WHAT YOU WILL DO: In this exercise, print only the lines from the line with "SD3 pin MOSI: GP22 -> GP18" to the last line of the data below, inclusive. Any pictures should be left out.

*** EXERCISE INPUT ***

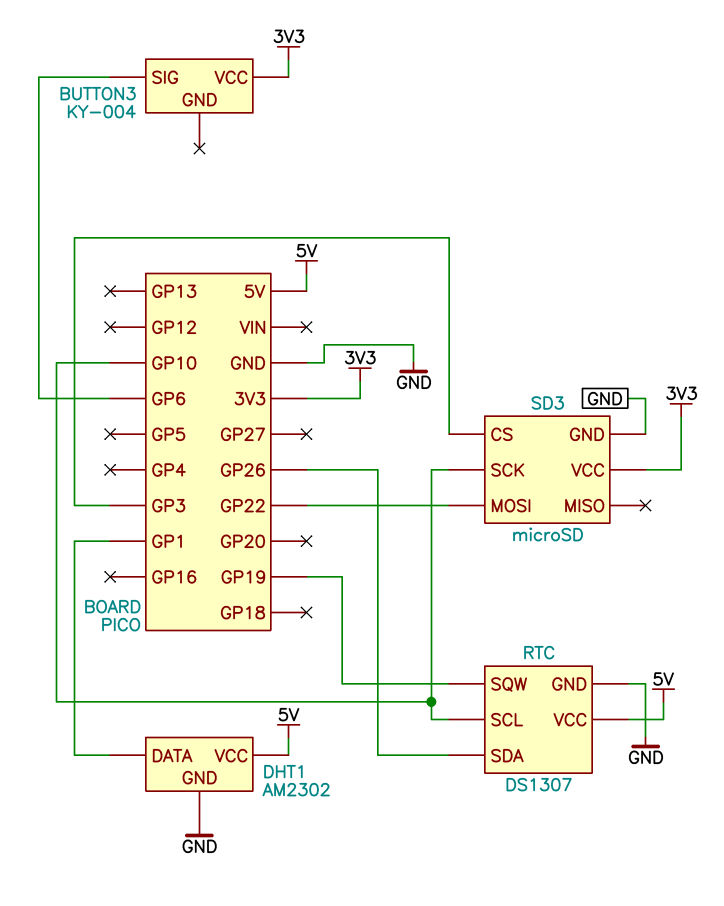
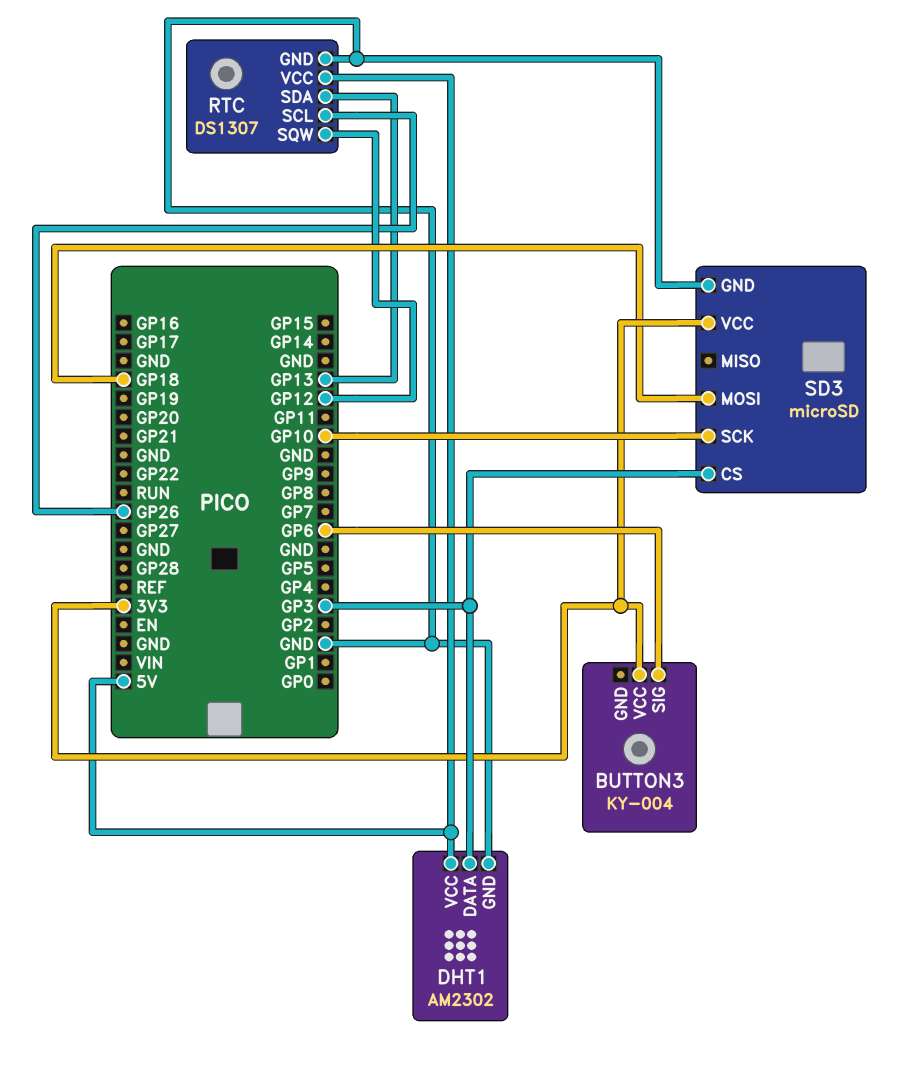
DHT1 pin DATA: GP1 -> GP3
RTC pin SCL: GP10 -> GP26
RTC pin SDA: GP26 -> GP13
RTC pin SQW: GP19 -> GP12
SD3 pin MOSI: GP22 -> GP18

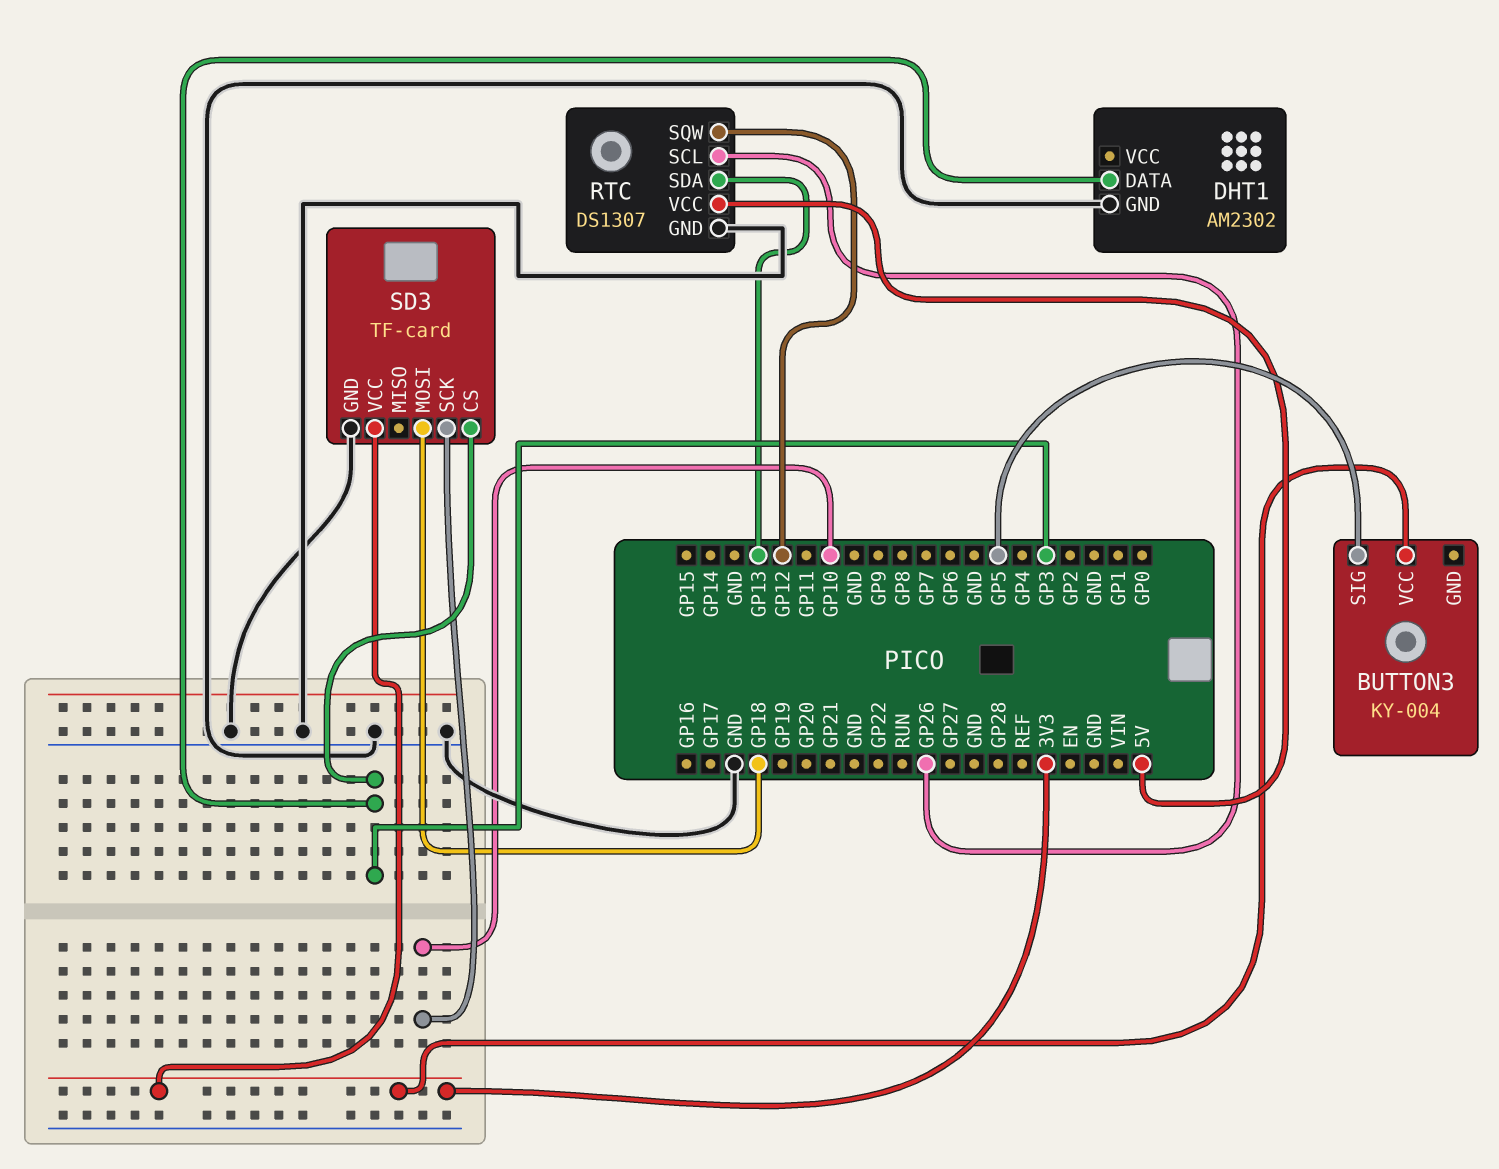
BUTTON3 pin SIG: GP6 -> GP5
DHT1 pin VCC: 5V -> none
SD3: microSD -> TF-card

*** End of EXERCISE INPUT ***

TASK RESULT:
SD3 pin MOSI: GP22 -> GP18

BUTTON3 pin SIG: GP6 -> GP5
DHT1 pin VCC: 5V -> none
SD3: microSD -> TF-card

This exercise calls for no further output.